======== RECORD SET

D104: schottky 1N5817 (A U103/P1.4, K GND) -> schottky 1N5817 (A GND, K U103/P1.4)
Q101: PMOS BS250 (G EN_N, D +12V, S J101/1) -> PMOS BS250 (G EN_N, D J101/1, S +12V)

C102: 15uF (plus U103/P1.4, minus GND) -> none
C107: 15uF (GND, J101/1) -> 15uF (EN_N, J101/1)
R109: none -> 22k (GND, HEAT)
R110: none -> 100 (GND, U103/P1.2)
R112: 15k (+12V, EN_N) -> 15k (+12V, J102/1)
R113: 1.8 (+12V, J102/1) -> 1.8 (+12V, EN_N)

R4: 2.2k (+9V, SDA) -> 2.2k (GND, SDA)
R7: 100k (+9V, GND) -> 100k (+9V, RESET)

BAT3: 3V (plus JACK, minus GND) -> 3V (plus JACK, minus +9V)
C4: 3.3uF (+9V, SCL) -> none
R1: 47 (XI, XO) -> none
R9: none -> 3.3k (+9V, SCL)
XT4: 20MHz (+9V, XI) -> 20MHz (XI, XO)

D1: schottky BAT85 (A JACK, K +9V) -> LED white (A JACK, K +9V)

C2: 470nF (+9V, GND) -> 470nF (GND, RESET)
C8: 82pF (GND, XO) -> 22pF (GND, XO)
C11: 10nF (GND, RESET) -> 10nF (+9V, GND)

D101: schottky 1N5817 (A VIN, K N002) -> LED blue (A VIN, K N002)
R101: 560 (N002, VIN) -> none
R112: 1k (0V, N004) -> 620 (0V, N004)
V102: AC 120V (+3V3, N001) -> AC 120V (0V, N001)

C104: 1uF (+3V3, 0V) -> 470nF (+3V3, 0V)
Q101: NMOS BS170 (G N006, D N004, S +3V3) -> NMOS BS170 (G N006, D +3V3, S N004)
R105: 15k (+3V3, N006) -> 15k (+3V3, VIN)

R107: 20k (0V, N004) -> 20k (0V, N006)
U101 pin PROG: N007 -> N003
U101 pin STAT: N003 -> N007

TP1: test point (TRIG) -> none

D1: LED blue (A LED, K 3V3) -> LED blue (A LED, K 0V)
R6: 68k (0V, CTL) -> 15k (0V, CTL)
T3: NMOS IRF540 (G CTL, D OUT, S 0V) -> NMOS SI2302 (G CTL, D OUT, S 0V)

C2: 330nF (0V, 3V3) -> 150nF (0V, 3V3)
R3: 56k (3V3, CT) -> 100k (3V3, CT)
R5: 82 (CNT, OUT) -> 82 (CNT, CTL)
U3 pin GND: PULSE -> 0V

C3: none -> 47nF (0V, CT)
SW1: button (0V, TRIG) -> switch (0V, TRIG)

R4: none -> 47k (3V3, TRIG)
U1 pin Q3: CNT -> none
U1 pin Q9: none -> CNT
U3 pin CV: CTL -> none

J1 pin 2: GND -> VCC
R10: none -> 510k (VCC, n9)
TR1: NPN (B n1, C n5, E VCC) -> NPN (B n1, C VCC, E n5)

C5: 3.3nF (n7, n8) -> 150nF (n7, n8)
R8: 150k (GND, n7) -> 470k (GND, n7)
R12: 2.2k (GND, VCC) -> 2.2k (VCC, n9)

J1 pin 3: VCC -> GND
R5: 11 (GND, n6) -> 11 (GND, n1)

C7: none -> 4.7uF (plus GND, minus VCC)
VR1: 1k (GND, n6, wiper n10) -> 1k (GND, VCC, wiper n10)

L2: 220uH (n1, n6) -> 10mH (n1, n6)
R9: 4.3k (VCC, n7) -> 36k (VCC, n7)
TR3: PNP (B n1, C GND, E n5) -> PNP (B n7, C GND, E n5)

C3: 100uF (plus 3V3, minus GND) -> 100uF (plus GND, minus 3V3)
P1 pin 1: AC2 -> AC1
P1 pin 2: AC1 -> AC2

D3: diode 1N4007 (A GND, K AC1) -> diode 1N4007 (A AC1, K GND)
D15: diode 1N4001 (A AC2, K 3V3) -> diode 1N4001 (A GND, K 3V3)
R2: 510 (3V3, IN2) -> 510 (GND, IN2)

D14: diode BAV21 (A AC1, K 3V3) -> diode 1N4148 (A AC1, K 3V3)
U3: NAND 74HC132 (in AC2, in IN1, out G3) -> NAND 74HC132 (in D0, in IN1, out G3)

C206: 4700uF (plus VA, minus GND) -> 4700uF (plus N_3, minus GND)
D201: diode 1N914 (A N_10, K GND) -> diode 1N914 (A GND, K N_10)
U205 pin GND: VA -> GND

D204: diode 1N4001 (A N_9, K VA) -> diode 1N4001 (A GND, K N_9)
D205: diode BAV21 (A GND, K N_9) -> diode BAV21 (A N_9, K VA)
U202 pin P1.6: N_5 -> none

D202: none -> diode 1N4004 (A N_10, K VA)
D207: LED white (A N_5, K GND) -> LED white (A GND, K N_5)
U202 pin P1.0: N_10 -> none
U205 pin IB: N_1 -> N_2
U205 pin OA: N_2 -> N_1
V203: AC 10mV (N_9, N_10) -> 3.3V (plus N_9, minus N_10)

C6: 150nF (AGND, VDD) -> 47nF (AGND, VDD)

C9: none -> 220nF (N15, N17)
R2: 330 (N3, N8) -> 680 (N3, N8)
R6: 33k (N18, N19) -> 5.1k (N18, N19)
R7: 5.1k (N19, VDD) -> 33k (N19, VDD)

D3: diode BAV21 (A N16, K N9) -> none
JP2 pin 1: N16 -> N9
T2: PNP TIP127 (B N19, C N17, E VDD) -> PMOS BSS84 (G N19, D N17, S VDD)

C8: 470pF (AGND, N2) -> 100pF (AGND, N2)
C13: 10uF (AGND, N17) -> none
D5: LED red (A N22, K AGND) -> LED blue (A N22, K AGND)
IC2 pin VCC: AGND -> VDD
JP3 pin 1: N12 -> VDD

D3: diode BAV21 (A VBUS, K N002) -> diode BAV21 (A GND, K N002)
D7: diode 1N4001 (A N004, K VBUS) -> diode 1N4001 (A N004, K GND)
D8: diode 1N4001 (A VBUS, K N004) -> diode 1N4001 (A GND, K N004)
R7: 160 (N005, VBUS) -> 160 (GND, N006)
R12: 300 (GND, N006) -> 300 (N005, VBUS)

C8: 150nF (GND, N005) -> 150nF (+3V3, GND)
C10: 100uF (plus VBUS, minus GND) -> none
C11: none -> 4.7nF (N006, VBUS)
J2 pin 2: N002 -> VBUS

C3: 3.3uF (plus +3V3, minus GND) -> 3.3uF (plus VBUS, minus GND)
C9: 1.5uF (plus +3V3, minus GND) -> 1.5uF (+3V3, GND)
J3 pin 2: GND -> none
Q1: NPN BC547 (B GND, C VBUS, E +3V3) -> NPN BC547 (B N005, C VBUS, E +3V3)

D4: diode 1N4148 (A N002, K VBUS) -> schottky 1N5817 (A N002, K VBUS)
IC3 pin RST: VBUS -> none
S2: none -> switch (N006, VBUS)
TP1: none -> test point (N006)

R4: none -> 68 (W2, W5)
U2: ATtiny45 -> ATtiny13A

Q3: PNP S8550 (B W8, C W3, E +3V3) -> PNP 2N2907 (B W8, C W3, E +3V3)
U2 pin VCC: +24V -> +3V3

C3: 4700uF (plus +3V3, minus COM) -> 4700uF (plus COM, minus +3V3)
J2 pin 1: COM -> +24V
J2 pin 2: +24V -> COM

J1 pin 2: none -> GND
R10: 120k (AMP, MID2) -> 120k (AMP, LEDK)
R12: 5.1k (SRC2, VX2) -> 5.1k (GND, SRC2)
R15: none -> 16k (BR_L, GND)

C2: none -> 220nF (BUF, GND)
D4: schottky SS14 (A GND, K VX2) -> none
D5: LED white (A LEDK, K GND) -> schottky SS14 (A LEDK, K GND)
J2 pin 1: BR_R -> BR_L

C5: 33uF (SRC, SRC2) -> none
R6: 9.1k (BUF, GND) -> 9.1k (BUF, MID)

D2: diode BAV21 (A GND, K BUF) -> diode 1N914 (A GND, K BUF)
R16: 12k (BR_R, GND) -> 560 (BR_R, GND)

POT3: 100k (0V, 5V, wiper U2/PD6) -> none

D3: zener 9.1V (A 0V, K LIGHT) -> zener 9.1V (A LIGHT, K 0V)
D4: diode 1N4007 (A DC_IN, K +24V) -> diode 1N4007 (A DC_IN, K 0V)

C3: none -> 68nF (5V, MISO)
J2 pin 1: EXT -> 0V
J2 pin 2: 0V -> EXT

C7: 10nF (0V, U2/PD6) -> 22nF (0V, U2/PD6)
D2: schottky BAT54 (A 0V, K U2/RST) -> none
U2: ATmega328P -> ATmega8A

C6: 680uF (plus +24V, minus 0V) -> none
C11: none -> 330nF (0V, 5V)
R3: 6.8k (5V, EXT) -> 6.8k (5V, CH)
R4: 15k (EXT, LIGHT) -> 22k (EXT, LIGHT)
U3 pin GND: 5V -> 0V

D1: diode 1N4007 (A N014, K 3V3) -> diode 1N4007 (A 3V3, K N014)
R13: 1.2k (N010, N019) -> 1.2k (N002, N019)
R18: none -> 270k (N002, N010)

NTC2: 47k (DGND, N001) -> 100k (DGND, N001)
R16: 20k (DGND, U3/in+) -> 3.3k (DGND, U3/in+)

================

> [TASK TO CARRY OUT]:
Copy all lines of the preceding data that hold the word "white".

> [WRITTEN RESPONSE]:
D1: schottky BAT85 (A JACK, K +9V) -> LED white (A JACK, K +9V)
D207: LED white (A N_5, K GND) -> LED white (A GND, K N_5)
D5: LED white (A LEDK, K GND) -> schottky SS14 (A LEDK, K GND)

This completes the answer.